What this task involves
What is needed is an exact copy of the entries, with the pictures excluded.
.....
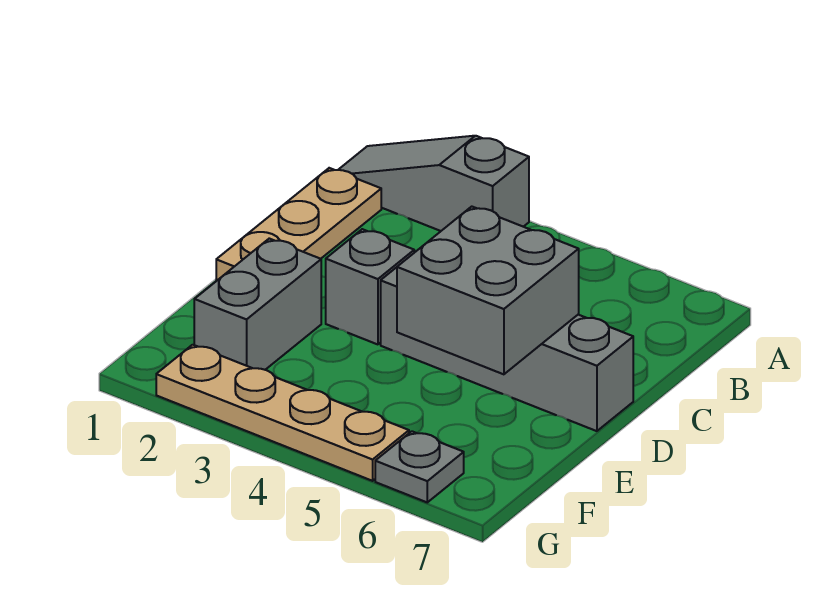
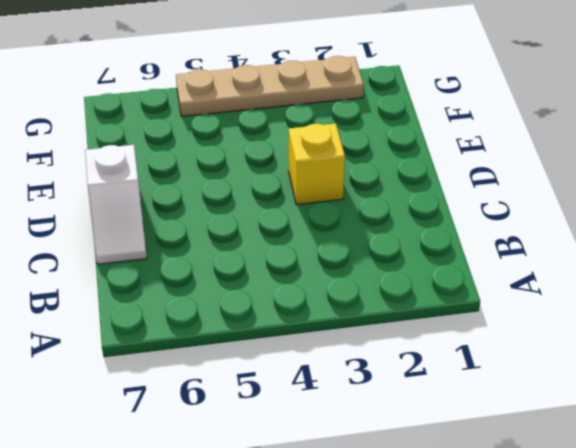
white slope C7:D7 level 1 top D -> grey brick D4:D7 level 1
yellow brick D3 level 1 -> grey brick D3 level 1
none -> grey slope A1:A3 level 1 top 3
none -> tan plate B1:D1 level 1

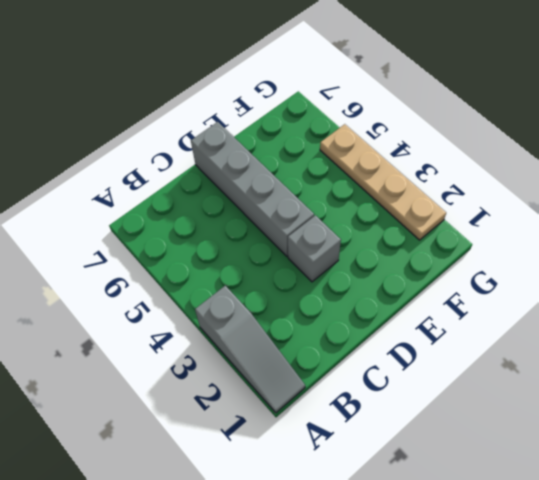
none -> tan plate B1:D1 level 1
none -> grey brick E2:F2 level 1

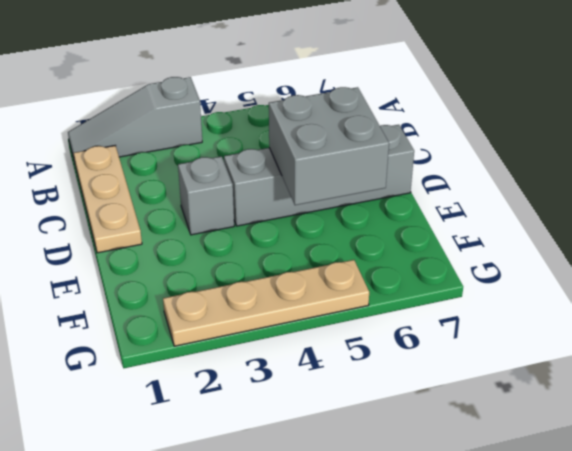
none -> grey brick E2:F2 level 1
none -> grey plate G6 level 1

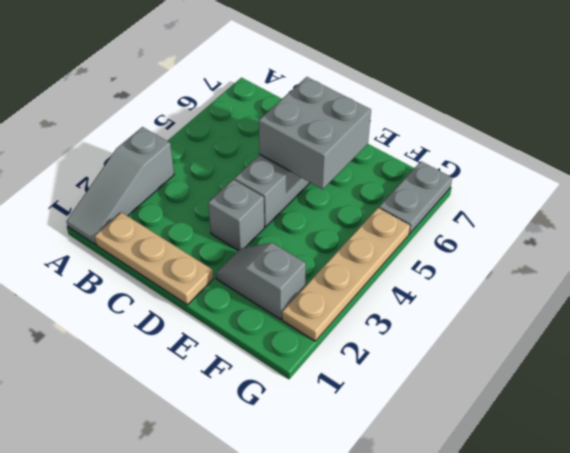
grey slope E2:F2 level 1 top F -> grey brick E2:F2 level 1
grey plate G6:G7 level 1 -> grey plate G6 level 1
.....
Solution for this problem
white slope C7:D7 level 1 top D -> grey brick D4:D7 level 1
yellow brick D3 level 1 -> grey brick D3 level 1
none -> grey slope A1:A3 level 1 top 3
none -> tan plate B1:D1 level 1

none -> tan plate B1:D1 level 1
none -> grey brick E2:F2 level 1

none -> grey brick E2:F2 level 1
none -> grey plate G6 level 1

grey slope E2:F2 level 1 top F -> grey brick E2:F2 level 1
grey plate G6:G7 level 1 -> grey plate G6 level 1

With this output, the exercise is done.